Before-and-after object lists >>
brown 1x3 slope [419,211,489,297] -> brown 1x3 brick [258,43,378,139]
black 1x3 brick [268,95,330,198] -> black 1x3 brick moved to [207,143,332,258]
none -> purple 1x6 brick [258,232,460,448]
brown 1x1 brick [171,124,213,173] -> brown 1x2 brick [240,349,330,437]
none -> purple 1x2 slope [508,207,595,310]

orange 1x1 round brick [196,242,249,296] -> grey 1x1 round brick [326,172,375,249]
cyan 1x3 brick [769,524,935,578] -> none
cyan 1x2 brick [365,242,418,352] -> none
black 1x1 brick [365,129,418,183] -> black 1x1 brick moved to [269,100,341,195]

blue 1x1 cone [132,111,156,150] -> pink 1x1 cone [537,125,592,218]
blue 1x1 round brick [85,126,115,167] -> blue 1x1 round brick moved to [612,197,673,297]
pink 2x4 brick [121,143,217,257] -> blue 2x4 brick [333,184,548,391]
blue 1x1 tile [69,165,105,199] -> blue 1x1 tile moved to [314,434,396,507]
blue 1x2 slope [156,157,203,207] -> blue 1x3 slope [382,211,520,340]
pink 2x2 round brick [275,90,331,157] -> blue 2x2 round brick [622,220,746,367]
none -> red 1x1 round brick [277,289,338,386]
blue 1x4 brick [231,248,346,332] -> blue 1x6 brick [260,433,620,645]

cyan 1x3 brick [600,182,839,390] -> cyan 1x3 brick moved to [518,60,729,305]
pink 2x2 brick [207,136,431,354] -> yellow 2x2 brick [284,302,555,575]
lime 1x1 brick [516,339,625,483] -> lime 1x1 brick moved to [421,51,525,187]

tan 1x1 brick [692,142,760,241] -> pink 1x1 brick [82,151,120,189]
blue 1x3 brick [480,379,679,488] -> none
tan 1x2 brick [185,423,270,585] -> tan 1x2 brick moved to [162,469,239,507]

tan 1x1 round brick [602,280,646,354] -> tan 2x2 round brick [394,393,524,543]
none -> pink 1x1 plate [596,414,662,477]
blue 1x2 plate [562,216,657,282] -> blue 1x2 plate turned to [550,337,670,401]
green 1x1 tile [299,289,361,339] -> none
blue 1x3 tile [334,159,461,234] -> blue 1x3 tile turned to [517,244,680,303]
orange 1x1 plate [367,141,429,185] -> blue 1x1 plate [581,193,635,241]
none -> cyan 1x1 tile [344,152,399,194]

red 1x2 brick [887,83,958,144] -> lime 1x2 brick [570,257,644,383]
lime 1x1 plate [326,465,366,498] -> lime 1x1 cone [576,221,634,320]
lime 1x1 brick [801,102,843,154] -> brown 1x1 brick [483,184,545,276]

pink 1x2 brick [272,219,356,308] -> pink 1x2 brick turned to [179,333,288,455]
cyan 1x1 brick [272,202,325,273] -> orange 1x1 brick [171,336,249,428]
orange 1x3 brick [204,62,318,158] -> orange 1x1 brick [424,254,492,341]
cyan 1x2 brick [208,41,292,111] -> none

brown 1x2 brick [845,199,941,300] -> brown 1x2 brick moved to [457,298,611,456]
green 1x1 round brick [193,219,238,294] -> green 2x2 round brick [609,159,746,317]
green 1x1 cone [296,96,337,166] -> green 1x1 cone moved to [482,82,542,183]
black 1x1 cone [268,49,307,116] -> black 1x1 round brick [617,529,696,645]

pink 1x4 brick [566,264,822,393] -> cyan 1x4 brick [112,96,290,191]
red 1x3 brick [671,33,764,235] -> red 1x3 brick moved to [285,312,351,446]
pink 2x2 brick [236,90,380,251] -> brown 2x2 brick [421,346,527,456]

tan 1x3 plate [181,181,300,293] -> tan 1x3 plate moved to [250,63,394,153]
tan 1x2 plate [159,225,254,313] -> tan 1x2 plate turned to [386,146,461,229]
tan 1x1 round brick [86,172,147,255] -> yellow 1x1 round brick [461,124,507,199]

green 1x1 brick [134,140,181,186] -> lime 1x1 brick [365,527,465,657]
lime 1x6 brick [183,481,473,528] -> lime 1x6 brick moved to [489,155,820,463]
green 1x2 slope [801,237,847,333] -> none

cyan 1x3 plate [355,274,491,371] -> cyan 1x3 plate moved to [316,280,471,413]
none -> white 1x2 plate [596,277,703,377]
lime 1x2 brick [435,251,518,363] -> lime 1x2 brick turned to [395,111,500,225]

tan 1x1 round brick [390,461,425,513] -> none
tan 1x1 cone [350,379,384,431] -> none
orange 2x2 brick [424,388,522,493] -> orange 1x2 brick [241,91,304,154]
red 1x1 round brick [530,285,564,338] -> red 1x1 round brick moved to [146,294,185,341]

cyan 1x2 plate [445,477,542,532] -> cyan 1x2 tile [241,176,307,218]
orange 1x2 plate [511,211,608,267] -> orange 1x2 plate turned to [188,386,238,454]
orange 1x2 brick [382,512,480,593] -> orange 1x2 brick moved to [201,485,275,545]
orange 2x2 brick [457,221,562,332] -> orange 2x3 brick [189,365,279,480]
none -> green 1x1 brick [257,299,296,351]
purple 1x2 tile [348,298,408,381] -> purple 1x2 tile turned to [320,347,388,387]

Exercise requirements >> Transcribe each record exactly. Leave nothing out.

Exercise output >>
brown 1x3 slope [419,211,489,297] -> brown 1x3 brick [258,43,378,139]
black 1x3 brick [268,95,330,198] -> black 1x3 brick moved to [207,143,332,258]
none -> purple 1x6 brick [258,232,460,448]
brown 1x1 brick [171,124,213,173] -> brown 1x2 brick [240,349,330,437]
none -> purple 1x2 slope [508,207,595,310]

orange 1x1 round brick [196,242,249,296] -> grey 1x1 round brick [326,172,375,249]
cyan 1x3 brick [769,524,935,578] -> none
cyan 1x2 brick [365,242,418,352] -> none
black 1x1 brick [365,129,418,183] -> black 1x1 brick moved to [269,100,341,195]

blue 1x1 cone [132,111,156,150] -> pink 1x1 cone [537,125,592,218]
blue 1x1 round brick [85,126,115,167] -> blue 1x1 round brick moved to [612,197,673,297]
pink 2x4 brick [121,143,217,257] -> blue 2x4 brick [333,184,548,391]
blue 1x1 tile [69,165,105,199] -> blue 1x1 tile moved to [314,434,396,507]
blue 1x2 slope [156,157,203,207] -> blue 1x3 slope [382,211,520,340]
pink 2x2 round brick [275,90,331,157] -> blue 2x2 round brick [622,220,746,367]
none -> red 1x1 round brick [277,289,338,386]
blue 1x4 brick [231,248,346,332] -> blue 1x6 brick [260,433,620,645]

cyan 1x3 brick [600,182,839,390] -> cyan 1x3 brick moved to [518,60,729,305]
pink 2x2 brick [207,136,431,354] -> yellow 2x2 brick [284,302,555,575]
lime 1x1 brick [516,339,625,483] -> lime 1x1 brick moved to [421,51,525,187]

tan 1x1 brick [692,142,760,241] -> pink 1x1 brick [82,151,120,189]
blue 1x3 brick [480,379,679,488] -> none
tan 1x2 brick [185,423,270,585] -> tan 1x2 brick moved to [162,469,239,507]

tan 1x1 round brick [602,280,646,354] -> tan 2x2 round brick [394,393,524,543]
none -> pink 1x1 plate [596,414,662,477]
blue 1x2 plate [562,216,657,282] -> blue 1x2 plate turned to [550,337,670,401]
green 1x1 tile [299,289,361,339] -> none
blue 1x3 tile [334,159,461,234] -> blue 1x3 tile turned to [517,244,680,303]
orange 1x1 plate [367,141,429,185] -> blue 1x1 plate [581,193,635,241]
none -> cyan 1x1 tile [344,152,399,194]

red 1x2 brick [887,83,958,144] -> lime 1x2 brick [570,257,644,383]
lime 1x1 plate [326,465,366,498] -> lime 1x1 cone [576,221,634,320]
lime 1x1 brick [801,102,843,154] -> brown 1x1 brick [483,184,545,276]

pink 1x2 brick [272,219,356,308] -> pink 1x2 brick turned to [179,333,288,455]
cyan 1x1 brick [272,202,325,273] -> orange 1x1 brick [171,336,249,428]
orange 1x3 brick [204,62,318,158] -> orange 1x1 brick [424,254,492,341]
cyan 1x2 brick [208,41,292,111] -> none

brown 1x2 brick [845,199,941,300] -> brown 1x2 brick moved to [457,298,611,456]
green 1x1 round brick [193,219,238,294] -> green 2x2 round brick [609,159,746,317]
green 1x1 cone [296,96,337,166] -> green 1x1 cone moved to [482,82,542,183]
black 1x1 cone [268,49,307,116] -> black 1x1 round brick [617,529,696,645]

pink 1x4 brick [566,264,822,393] -> cyan 1x4 brick [112,96,290,191]
red 1x3 brick [671,33,764,235] -> red 1x3 brick moved to [285,312,351,446]
pink 2x2 brick [236,90,380,251] -> brown 2x2 brick [421,346,527,456]

tan 1x3 plate [181,181,300,293] -> tan 1x3 plate moved to [250,63,394,153]
tan 1x2 plate [159,225,254,313] -> tan 1x2 plate turned to [386,146,461,229]
tan 1x1 round brick [86,172,147,255] -> yellow 1x1 round brick [461,124,507,199]

green 1x1 brick [134,140,181,186] -> lime 1x1 brick [365,527,465,657]
lime 1x6 brick [183,481,473,528] -> lime 1x6 brick moved to [489,155,820,463]
green 1x2 slope [801,237,847,333] -> none

cyan 1x3 plate [355,274,491,371] -> cyan 1x3 plate moved to [316,280,471,413]
none -> white 1x2 plate [596,277,703,377]
lime 1x2 brick [435,251,518,363] -> lime 1x2 brick turned to [395,111,500,225]

tan 1x1 round brick [390,461,425,513] -> none
tan 1x1 cone [350,379,384,431] -> none
orange 2x2 brick [424,388,522,493] -> orange 1x2 brick [241,91,304,154]
red 1x1 round brick [530,285,564,338] -> red 1x1 round brick moved to [146,294,185,341]

cyan 1x2 plate [445,477,542,532] -> cyan 1x2 tile [241,176,307,218]
orange 1x2 plate [511,211,608,267] -> orange 1x2 plate turned to [188,386,238,454]
orange 1x2 brick [382,512,480,593] -> orange 1x2 brick moved to [201,485,275,545]
orange 2x2 brick [457,221,562,332] -> orange 2x3 brick [189,365,279,480]
none -> green 1x1 brick [257,299,296,351]
purple 1x2 tile [348,298,408,381] -> purple 1x2 tile turned to [320,347,388,387]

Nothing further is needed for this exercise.